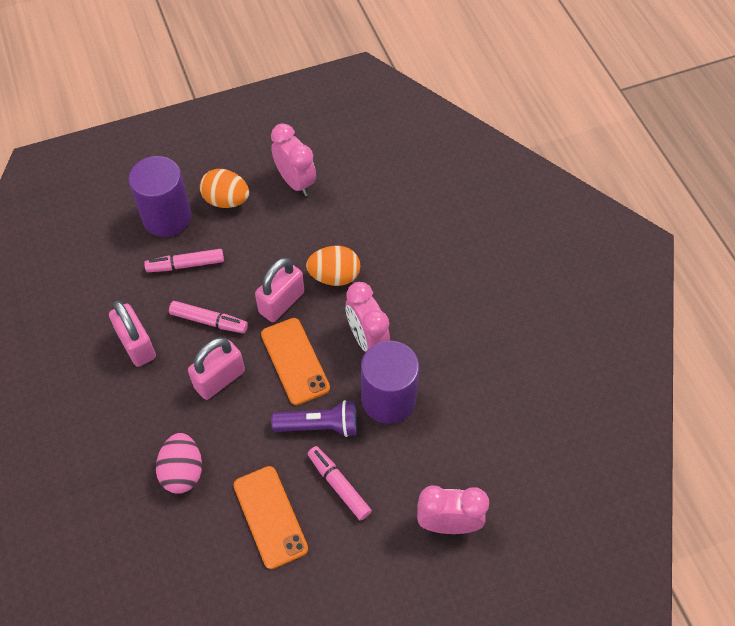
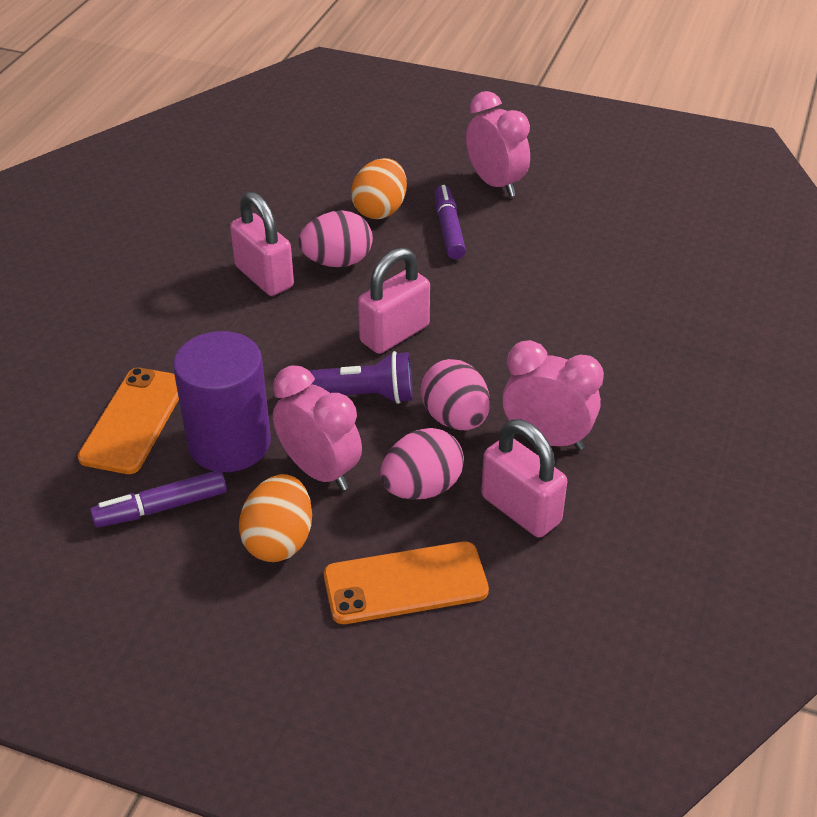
pink egg: 1 -> 3
pink marker: 3 -> 0
purple cylinder: 2 -> 1
purple marker: 0 -> 2

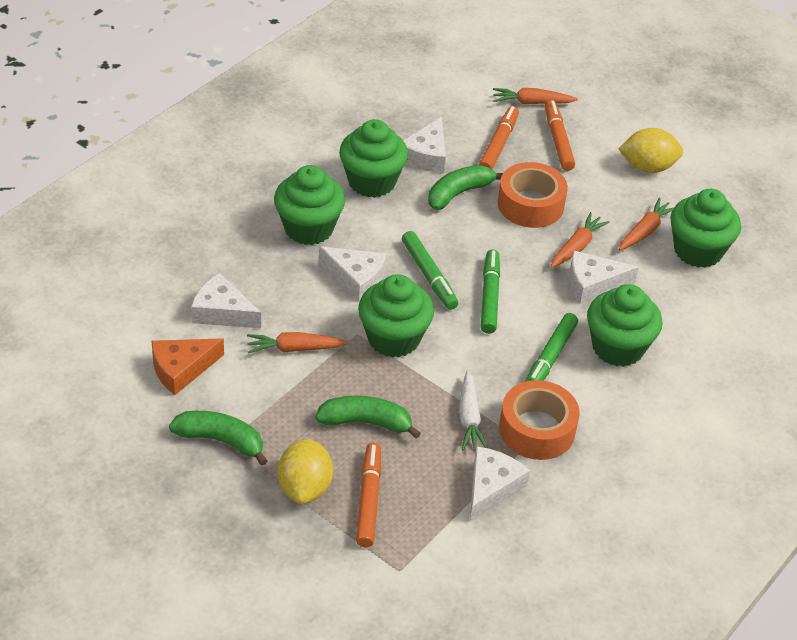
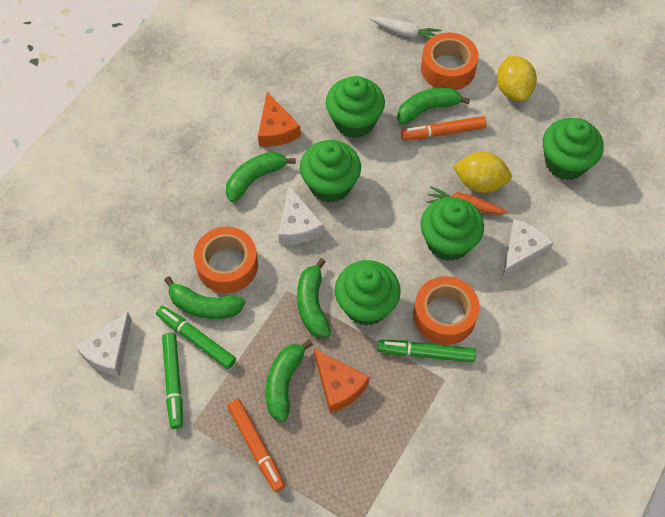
green banana: 3 -> 5
orange carrot: 4 -> 1
orange cheese: 1 -> 2
orange marker: 3 -> 2
orange tape: 2 -> 3
white cheese: 5 -> 3

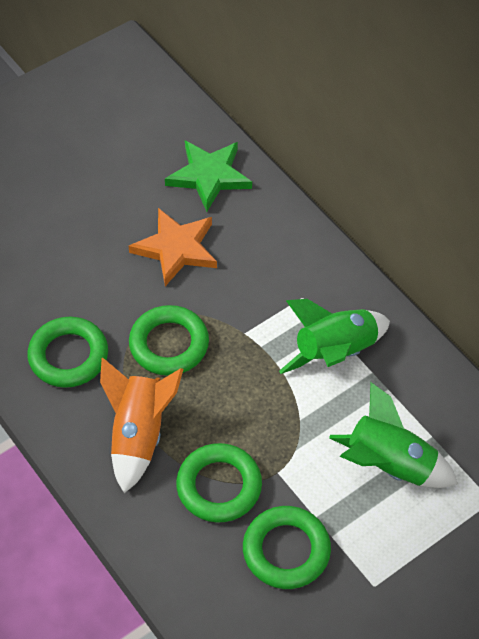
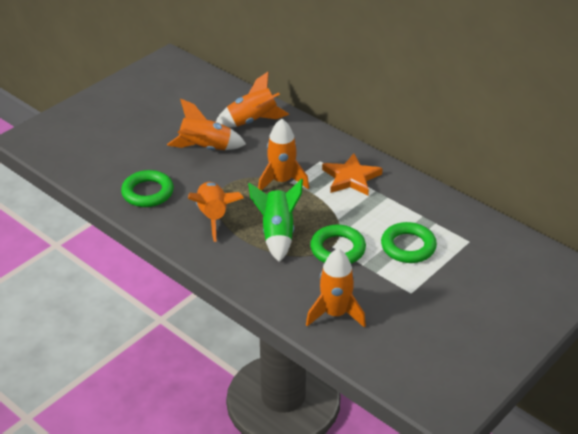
green ring: 4 -> 3
green rocket: 2 -> 1
green star: 1 -> 0
orange rocket: 1 -> 5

++++

## DESCRIPTION OF THE TASK
Give back exactly the lines from the one with "orange cheese: 1 -> 2" through the end of the records above, inclusive, and omit any pictures.

## ANSWER BELOW
orange cheese: 1 -> 2
orange marker: 3 -> 2
orange tape: 2 -> 3
white cheese: 5 -> 3

green ring: 4 -> 3
green rocket: 2 -> 1
green star: 1 -> 0
orange rocket: 1 -> 5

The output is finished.